Please output the entries that follow exactly, without a single image.

—————

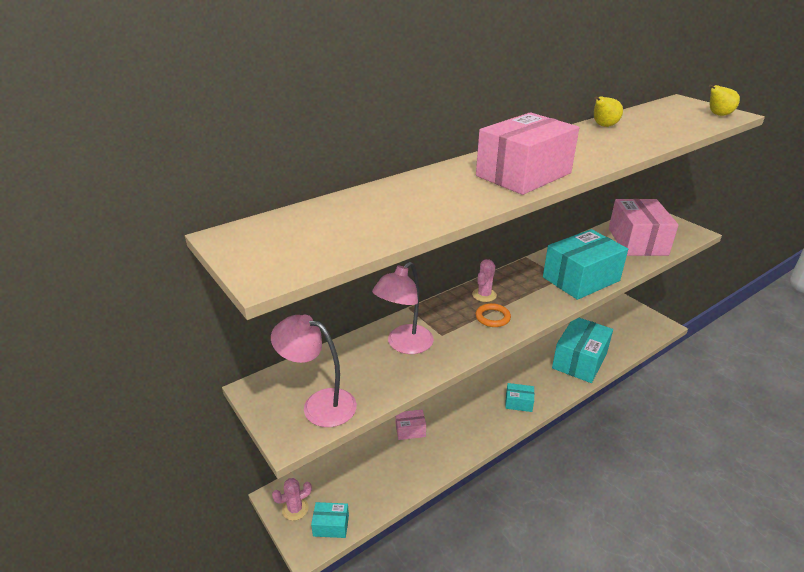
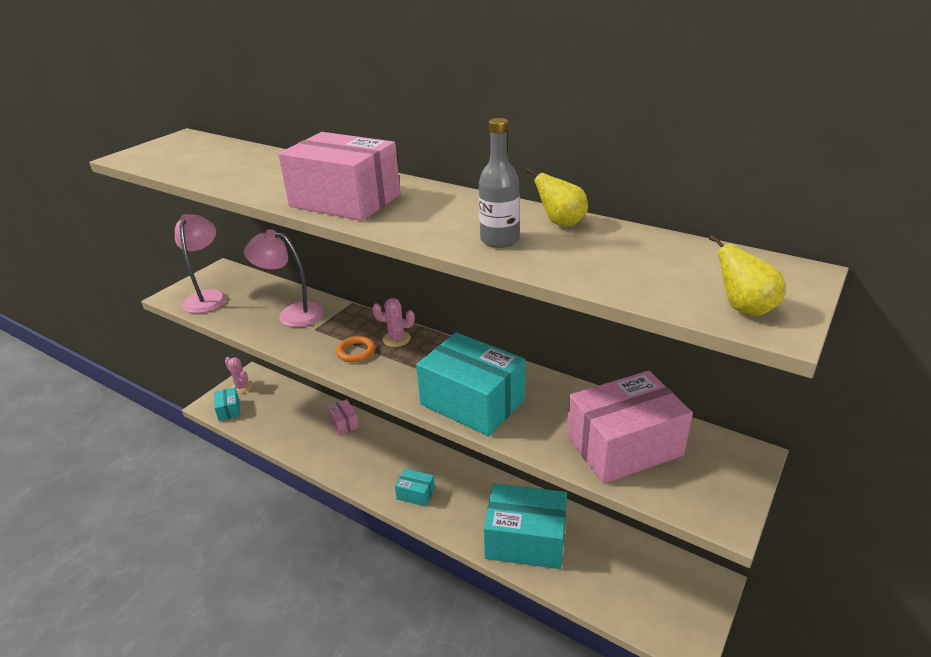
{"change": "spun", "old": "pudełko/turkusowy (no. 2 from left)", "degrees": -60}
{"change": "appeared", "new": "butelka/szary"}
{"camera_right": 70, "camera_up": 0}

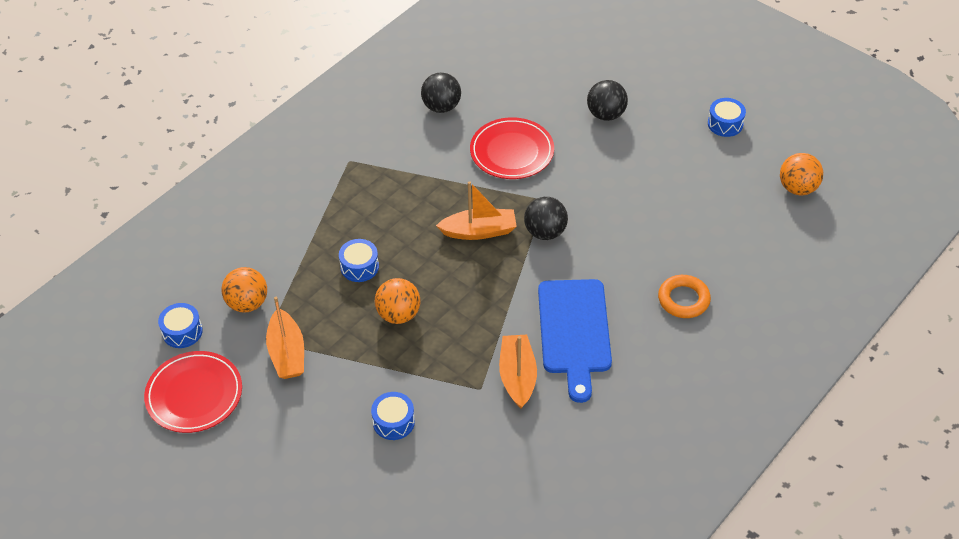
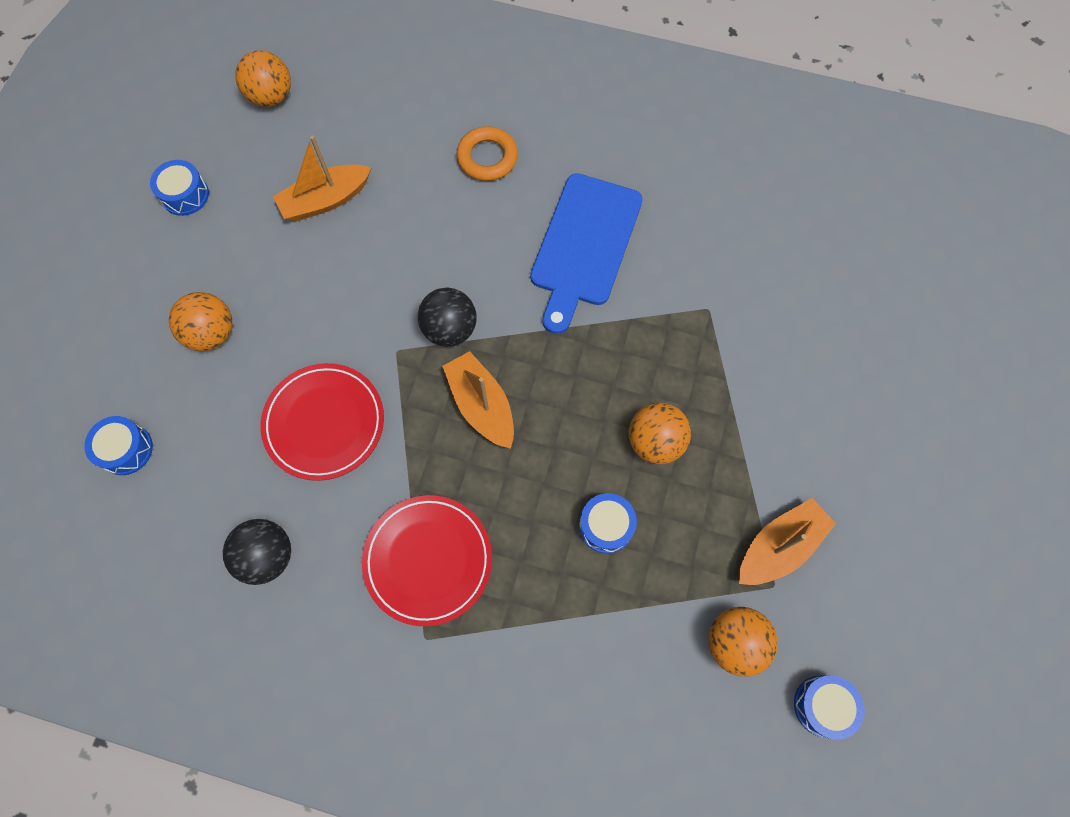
{"change": "relocated", "old": "talerz/czerwony (no. 1 from left in the first image)", "new": "talerz/czerwony (no. 2 from left)"}
{"change": "relocated", "old": "bęben/niebieski (no. 3 from left in the first image)", "new": "bęben/niebieski (no. 1 from left)"}
{"change": "relocated", "old": "łódka/pomarańczowy (no. 3 from left in the first image)", "new": "łódka/pomarańczowy (no. 1 from left)"}
{"change": "spun", "old": "deska do krojenia/niebieski", "degrees": 135}
{"change": "colour", "old": "piłka/czarny (no. 3 from left)", "new": "piłka/pomarańczowy (no. 1 from left)"}
{"camera_right": -115, "camera_up": 20}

—————

• _Written response_
{"change": "spun", "old": "pudełko/turkusowy (no. 2 from left)", "degrees": -60}
{"change": "appeared", "new": "butelka/szary"}
{"camera_right": 70, "camera_up": 0}

{"change": "relocated", "old": "talerz/czerwony (no. 1 from left in the first image)", "new": "talerz/czerwony (no. 2 from left)"}
{"change": "relocated", "old": "bęben/niebieski (no. 3 from left in the first image)", "new": "bęben/niebieski (no. 1 from left)"}
{"change": "relocated", "old": "łódka/pomarańczowy (no. 3 from left in the first image)", "new": "łódka/pomarańczowy (no. 1 from left)"}
{"change": "spun", "old": "deska do krojenia/niebieski", "degrees": 135}
{"change": "colour", "old": "piłka/czarny (no. 3 from left)", "new": "piłka/pomarańczowy (no. 1 from left)"}
{"camera_right": -115, "camera_up": 20}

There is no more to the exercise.